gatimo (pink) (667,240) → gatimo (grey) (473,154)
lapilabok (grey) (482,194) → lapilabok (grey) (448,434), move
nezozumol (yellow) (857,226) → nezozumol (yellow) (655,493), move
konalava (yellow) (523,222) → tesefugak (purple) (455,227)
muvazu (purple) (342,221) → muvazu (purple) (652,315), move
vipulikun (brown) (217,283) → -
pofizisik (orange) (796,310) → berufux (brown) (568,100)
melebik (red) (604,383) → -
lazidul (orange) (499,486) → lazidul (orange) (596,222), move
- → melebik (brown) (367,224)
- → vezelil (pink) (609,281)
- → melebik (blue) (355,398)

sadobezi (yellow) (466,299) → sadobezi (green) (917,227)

Problem requirements
Everything from the line containing "- → melebik (brown) (367,224)" to the end of the records must be written out exactly; include both of those lines and no others.

Problem solution
- → melebik (brown) (367,224)
- → vezelil (pink) (609,281)
- → melebik (blue) (355,398)

sadobezi (yellow) (466,299) → sadobezi (green) (917,227)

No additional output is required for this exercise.